'''

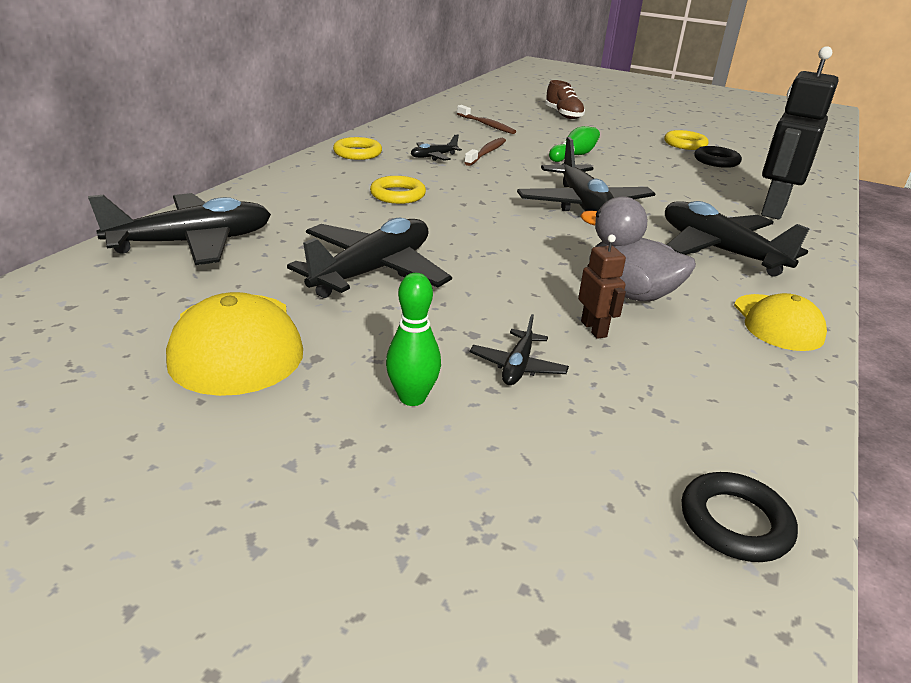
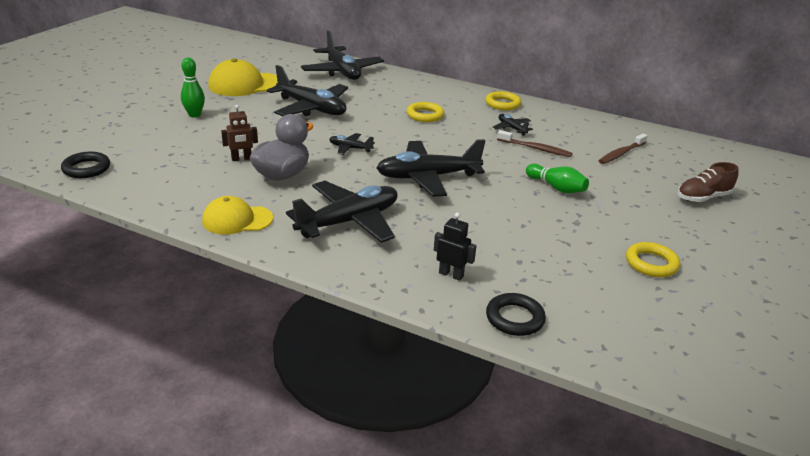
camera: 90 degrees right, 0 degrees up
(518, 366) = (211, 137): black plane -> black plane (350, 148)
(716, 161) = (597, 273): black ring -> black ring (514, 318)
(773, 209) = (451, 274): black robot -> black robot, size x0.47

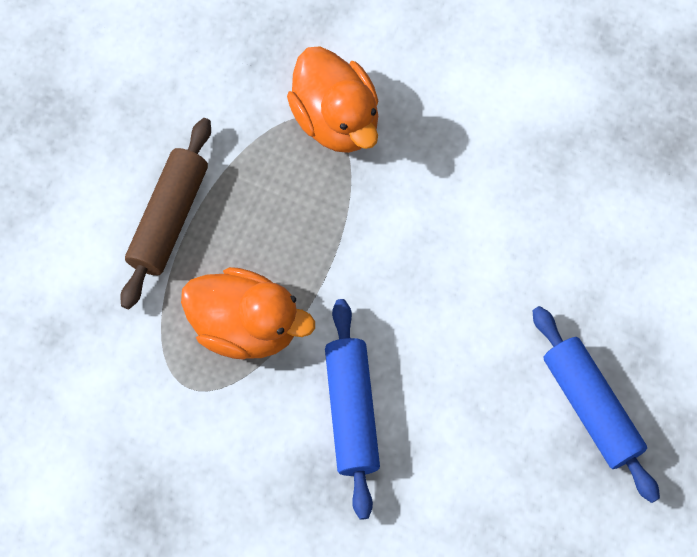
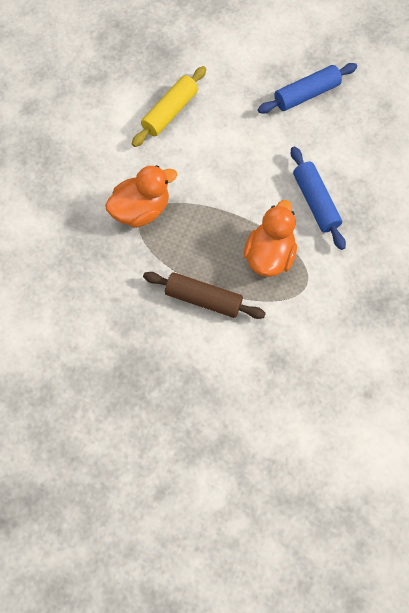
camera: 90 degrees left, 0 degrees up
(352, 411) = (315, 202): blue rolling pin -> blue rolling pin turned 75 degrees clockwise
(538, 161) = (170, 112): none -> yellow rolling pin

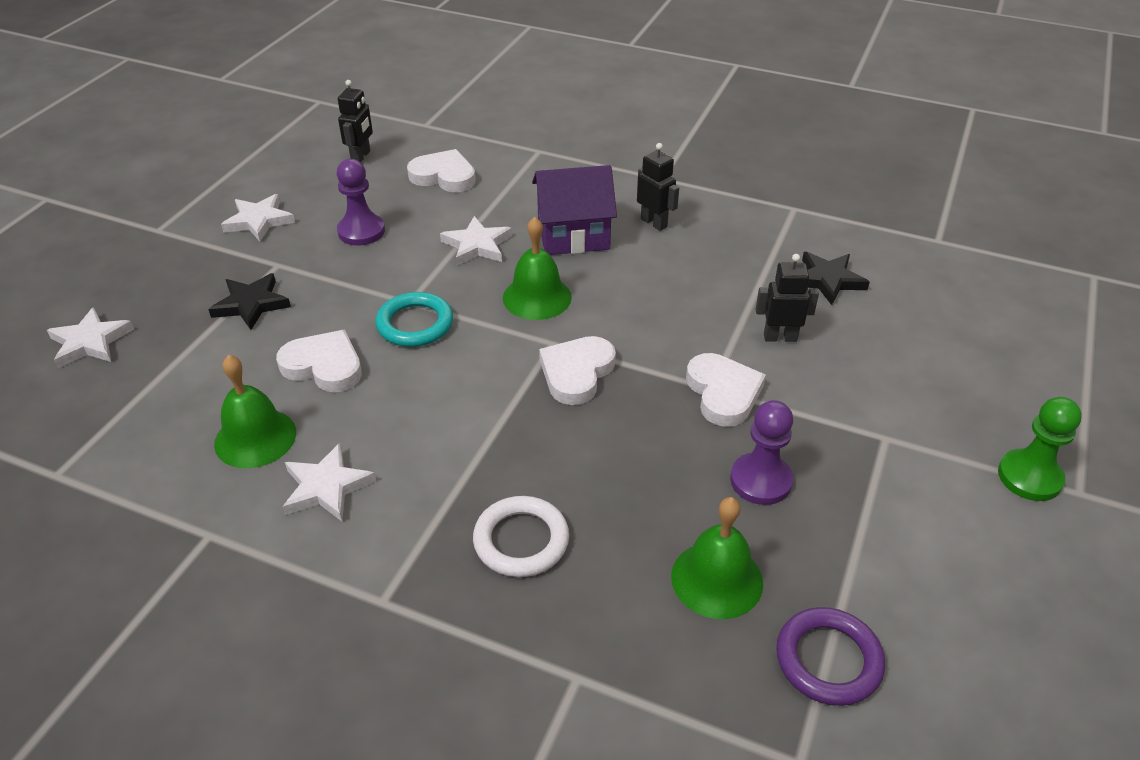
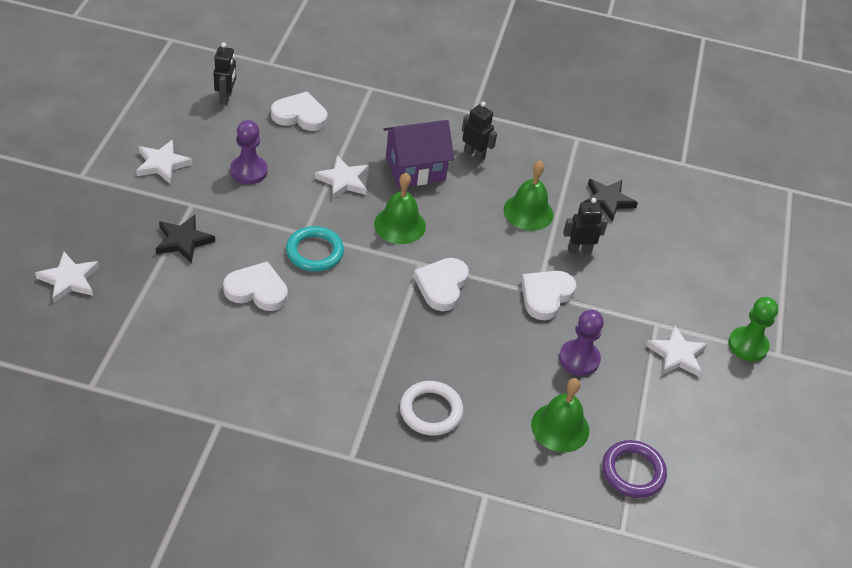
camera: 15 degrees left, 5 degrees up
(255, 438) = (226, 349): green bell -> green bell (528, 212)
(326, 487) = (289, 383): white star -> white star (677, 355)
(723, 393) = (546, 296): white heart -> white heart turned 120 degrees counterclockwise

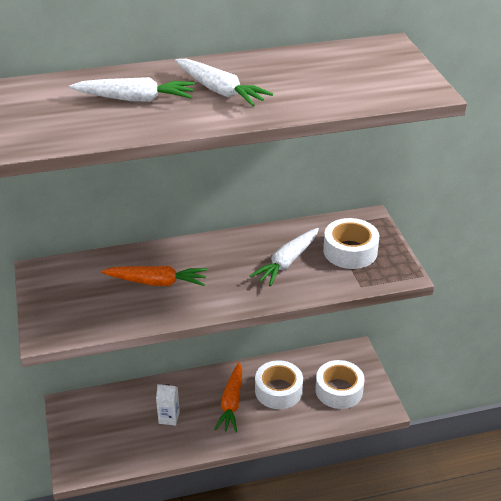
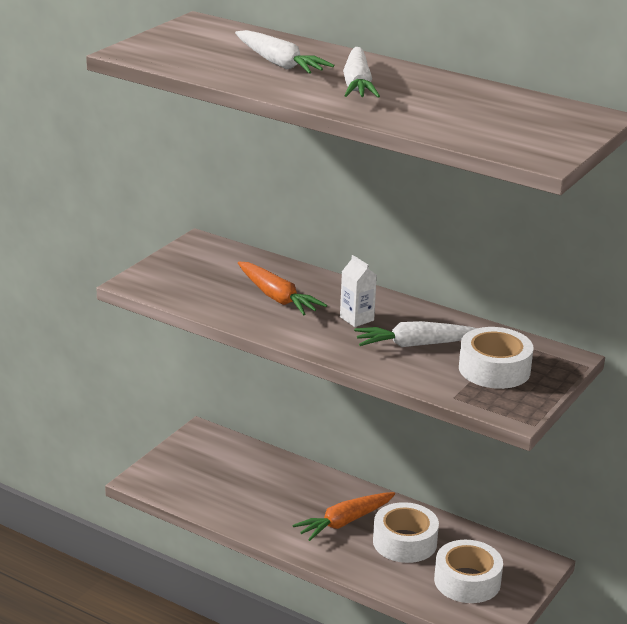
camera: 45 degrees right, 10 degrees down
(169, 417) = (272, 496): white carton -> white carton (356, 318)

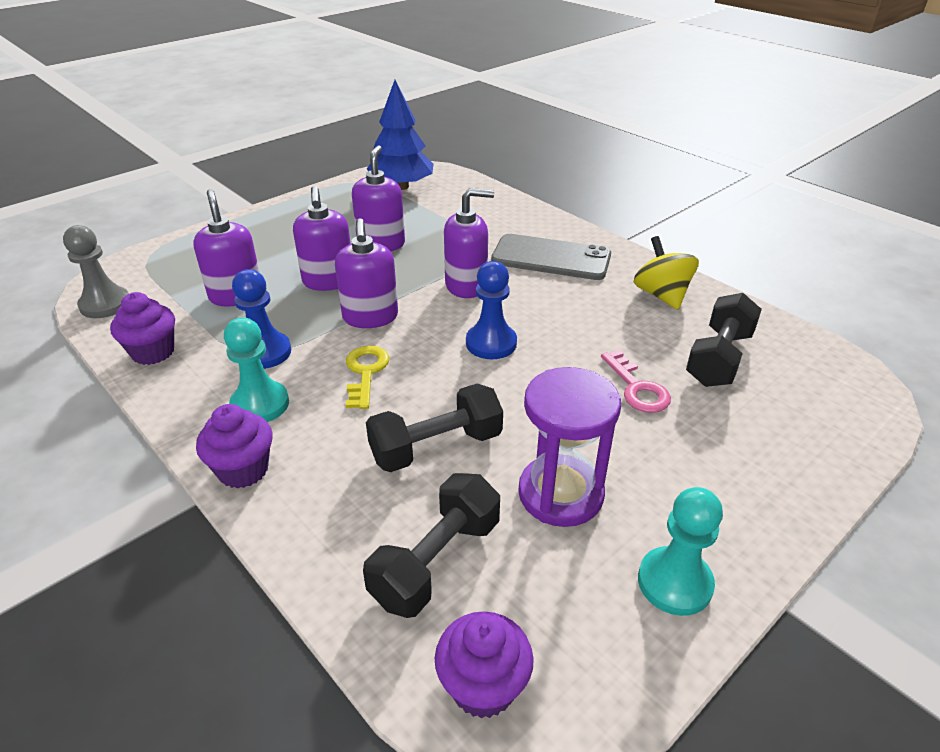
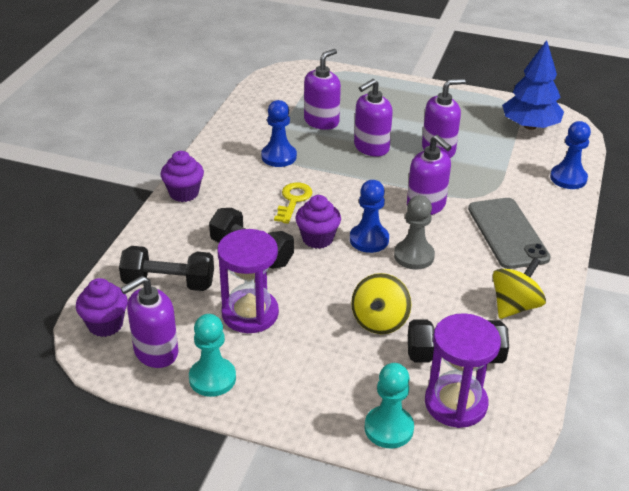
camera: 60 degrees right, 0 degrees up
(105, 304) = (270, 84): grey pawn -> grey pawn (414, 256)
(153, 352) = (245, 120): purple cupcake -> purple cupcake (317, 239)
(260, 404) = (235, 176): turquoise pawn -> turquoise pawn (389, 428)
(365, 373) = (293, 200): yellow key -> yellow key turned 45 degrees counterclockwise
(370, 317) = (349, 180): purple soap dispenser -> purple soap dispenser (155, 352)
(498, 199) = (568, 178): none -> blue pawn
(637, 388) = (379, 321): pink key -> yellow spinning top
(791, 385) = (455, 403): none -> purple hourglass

'''

Look through the data above for the word "turned". Report each line where it occurs.

▸ OUTPUT FOR THIS TASK
(352, 411) = (315, 202): blue rolling pin -> blue rolling pin turned 75 degrees clockwise
(723, 393) = (546, 296): white heart -> white heart turned 120 degrees counterclockwise
(365, 373) = (293, 200): yellow key -> yellow key turned 45 degrees counterclockwise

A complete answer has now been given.